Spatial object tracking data
+ + +
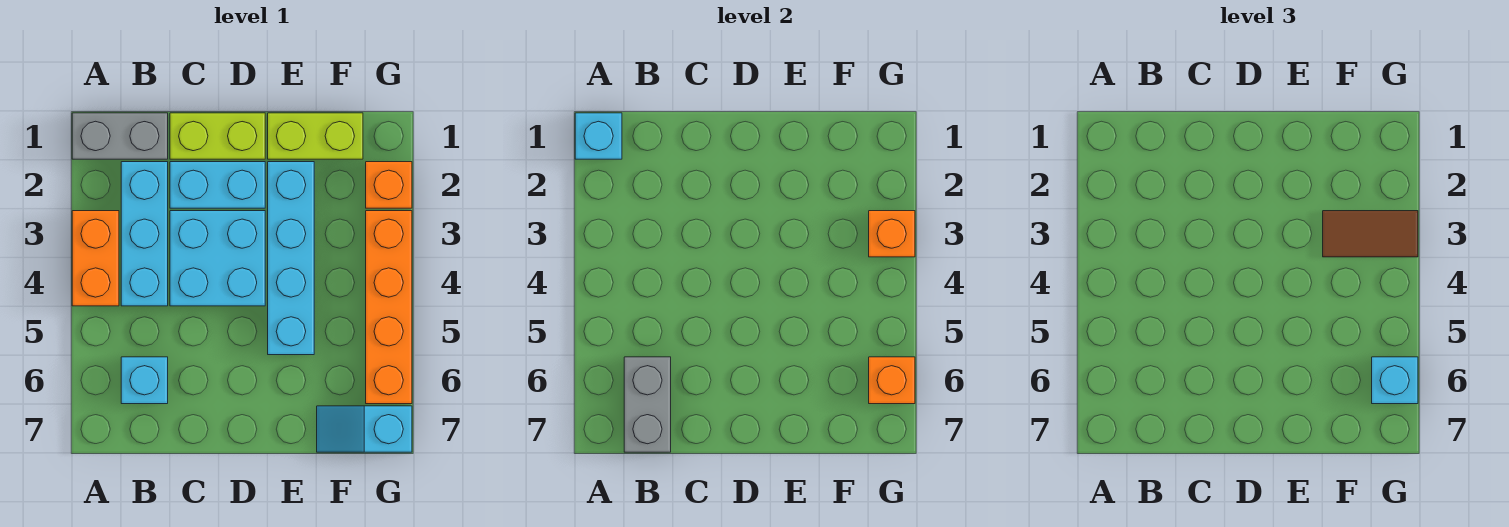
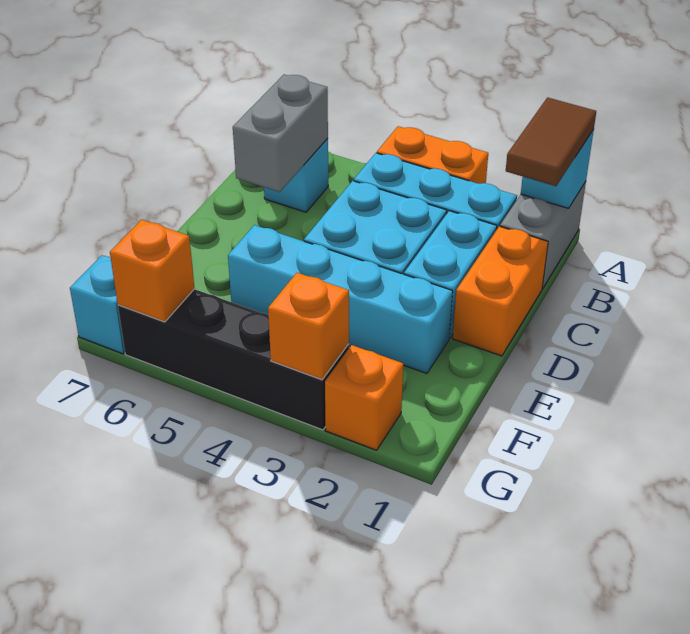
grey brick B6:B7 level 2 -> grey brick B6:C6 level 2
lime brick C1:D1 level 1 -> orange brick C1:D1 level 1
lime brick E1:F1 level 1 -> none
brown tile F3:G3 level 3 -> brown tile A1:B1 level 3
orange brick G3:G6 level 1 -> black brick G3:G6 level 1
cyan brick G6 level 3 -> none

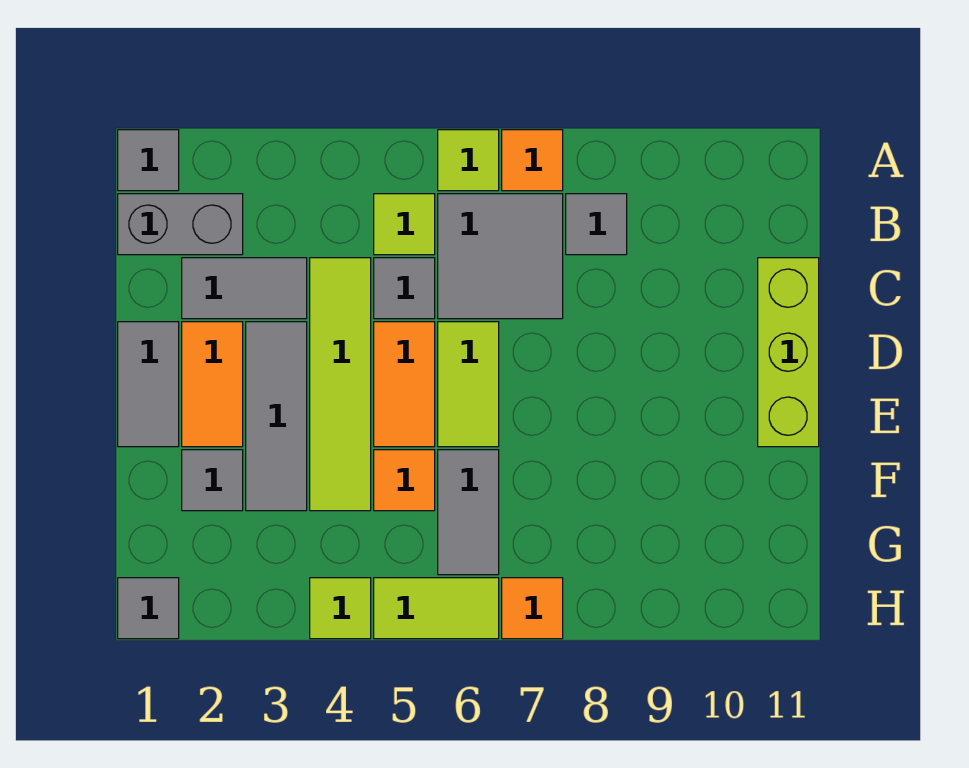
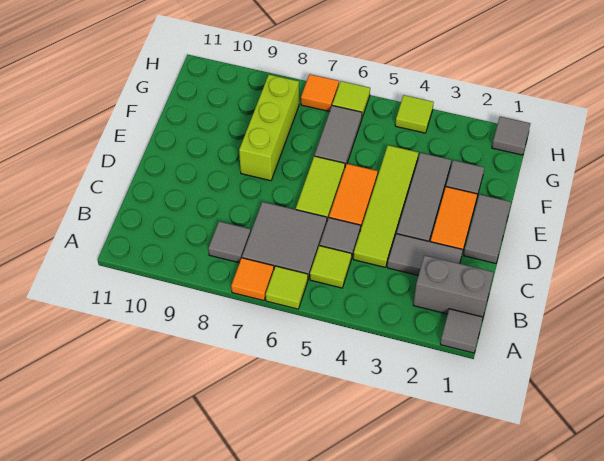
lime brick C11:E11 level 1 -> lime brick E8:G8 level 1
orange tile F5 level 1 -> none
lime tile H5:H6 level 1 -> lime tile H6 level 1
+ + +
» Exercise directions
What is needed is a copy of every line above in which "brick" appears.

» Answer to this problem
grey brick B6:B7 level 2 -> grey brick B6:C6 level 2
lime brick C1:D1 level 1 -> orange brick C1:D1 level 1
lime brick E1:F1 level 1 -> none
orange brick G3:G6 level 1 -> black brick G3:G6 level 1
cyan brick G6 level 3 -> none
lime brick C11:E11 level 1 -> lime brick E8:G8 level 1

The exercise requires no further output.